## The task
Only the lines below starting at the one containing "blue clock [1023,292,1070,387] ->" and ending at the one containing "none -> yellow pan [576,349,637,398]" belong in the answer, each copied exactly.

======== Extracted data ========

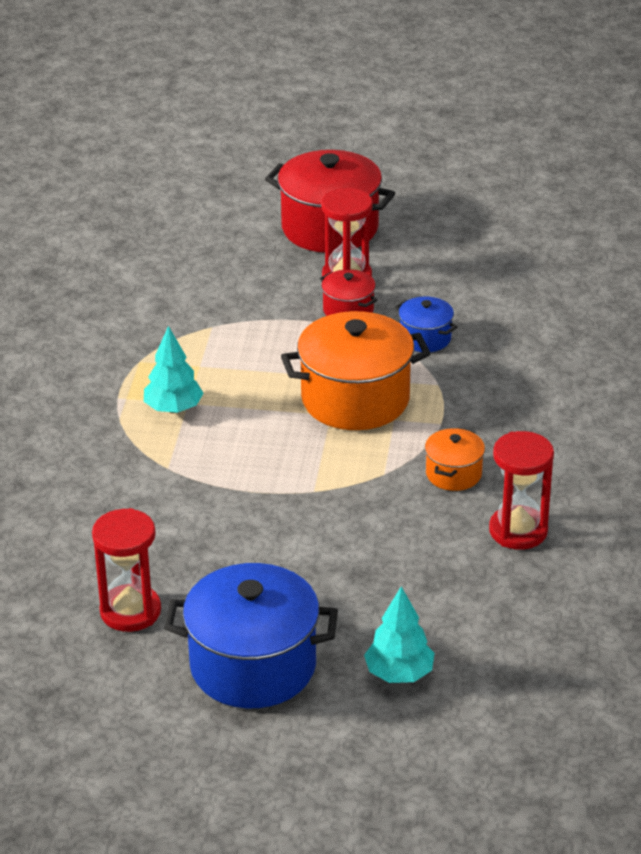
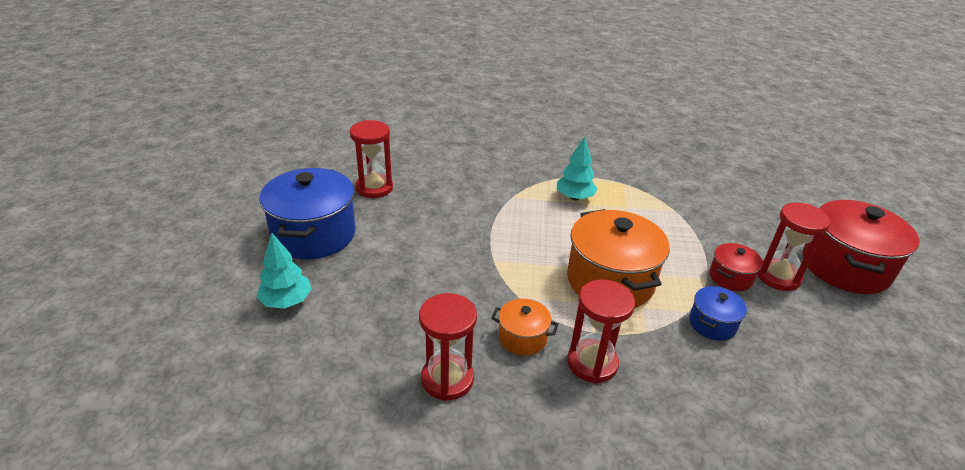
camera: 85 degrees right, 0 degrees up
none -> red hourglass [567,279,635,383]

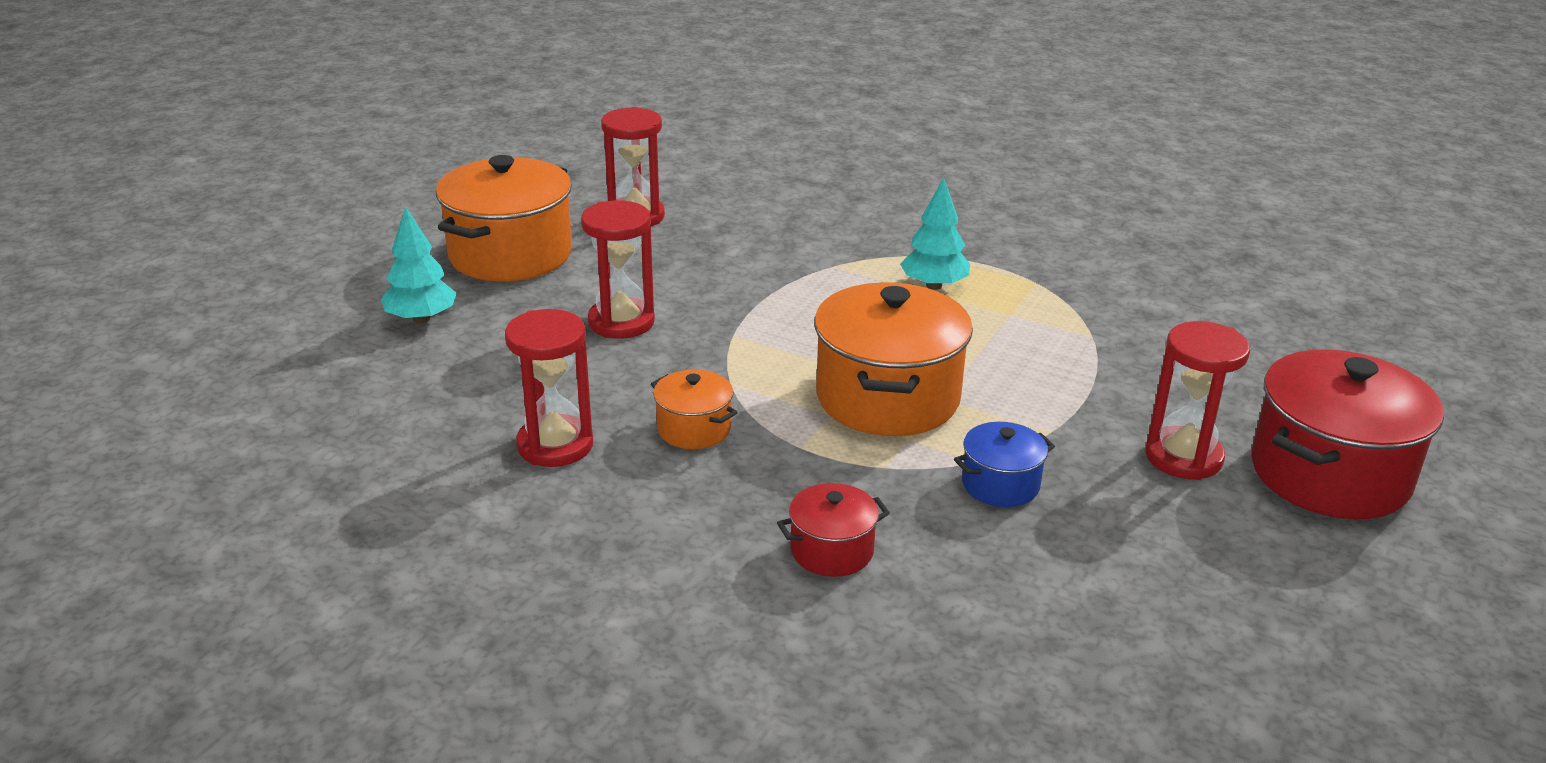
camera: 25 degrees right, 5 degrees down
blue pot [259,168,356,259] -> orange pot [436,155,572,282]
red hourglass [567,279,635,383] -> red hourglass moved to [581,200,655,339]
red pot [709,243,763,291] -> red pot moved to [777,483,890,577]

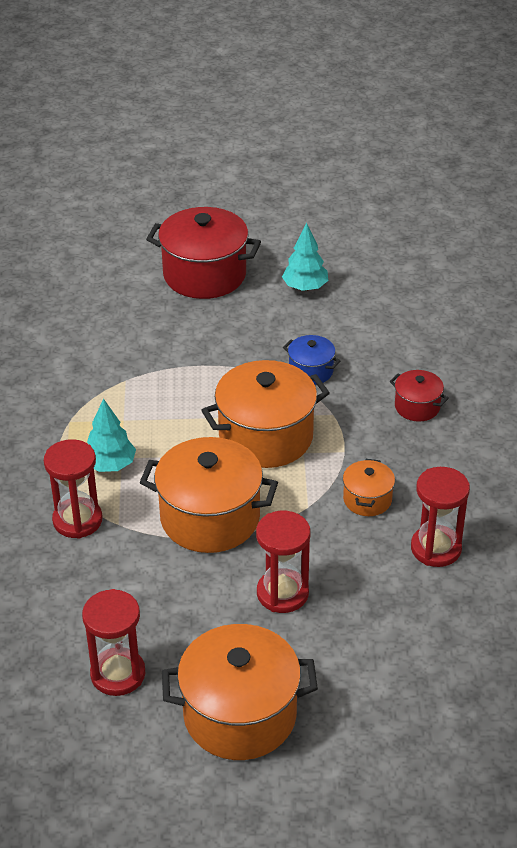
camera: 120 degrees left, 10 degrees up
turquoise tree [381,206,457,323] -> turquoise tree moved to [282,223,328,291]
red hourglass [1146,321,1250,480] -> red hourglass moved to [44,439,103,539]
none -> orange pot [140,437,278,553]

========
======== Extracted data ========

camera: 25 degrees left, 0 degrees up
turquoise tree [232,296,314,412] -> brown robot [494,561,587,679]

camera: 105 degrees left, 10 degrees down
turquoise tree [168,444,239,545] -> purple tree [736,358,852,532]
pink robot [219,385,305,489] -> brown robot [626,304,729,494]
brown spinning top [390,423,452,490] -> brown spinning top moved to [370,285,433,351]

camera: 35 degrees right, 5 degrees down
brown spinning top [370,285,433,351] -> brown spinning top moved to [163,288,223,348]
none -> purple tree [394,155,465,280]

========
======== Extracted data ========

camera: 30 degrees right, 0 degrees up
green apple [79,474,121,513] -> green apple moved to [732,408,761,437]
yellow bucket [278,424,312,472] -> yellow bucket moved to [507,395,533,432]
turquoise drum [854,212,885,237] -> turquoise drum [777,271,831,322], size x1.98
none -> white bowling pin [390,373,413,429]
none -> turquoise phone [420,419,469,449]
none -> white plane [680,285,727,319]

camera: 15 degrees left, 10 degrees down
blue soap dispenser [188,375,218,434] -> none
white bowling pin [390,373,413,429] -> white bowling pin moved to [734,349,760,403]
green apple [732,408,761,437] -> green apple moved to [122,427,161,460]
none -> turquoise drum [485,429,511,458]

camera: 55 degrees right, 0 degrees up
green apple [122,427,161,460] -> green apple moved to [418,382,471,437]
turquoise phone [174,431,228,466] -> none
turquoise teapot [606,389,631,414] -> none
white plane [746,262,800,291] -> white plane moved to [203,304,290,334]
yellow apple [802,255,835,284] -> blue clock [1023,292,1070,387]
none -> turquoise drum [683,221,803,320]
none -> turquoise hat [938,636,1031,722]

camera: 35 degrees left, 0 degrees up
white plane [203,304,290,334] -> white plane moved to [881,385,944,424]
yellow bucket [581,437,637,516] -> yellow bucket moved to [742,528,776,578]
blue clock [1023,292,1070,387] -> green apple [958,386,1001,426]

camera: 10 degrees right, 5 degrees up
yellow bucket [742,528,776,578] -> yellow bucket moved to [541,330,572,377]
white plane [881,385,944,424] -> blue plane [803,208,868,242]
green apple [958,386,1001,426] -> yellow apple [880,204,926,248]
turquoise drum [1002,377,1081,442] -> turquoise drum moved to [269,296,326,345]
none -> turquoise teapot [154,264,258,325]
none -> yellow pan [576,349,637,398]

========

## Result of the task
blue clock [1023,292,1070,387] -> green apple [958,386,1001,426]

camera: 10 degrees right, 5 degrees up
yellow bucket [742,528,776,578] -> yellow bucket moved to [541,330,572,377]
white plane [881,385,944,424] -> blue plane [803,208,868,242]
green apple [958,386,1001,426] -> yellow apple [880,204,926,248]
turquoise drum [1002,377,1081,442] -> turquoise drum moved to [269,296,326,345]
none -> turquoise teapot [154,264,258,325]
none -> yellow pan [576,349,637,398]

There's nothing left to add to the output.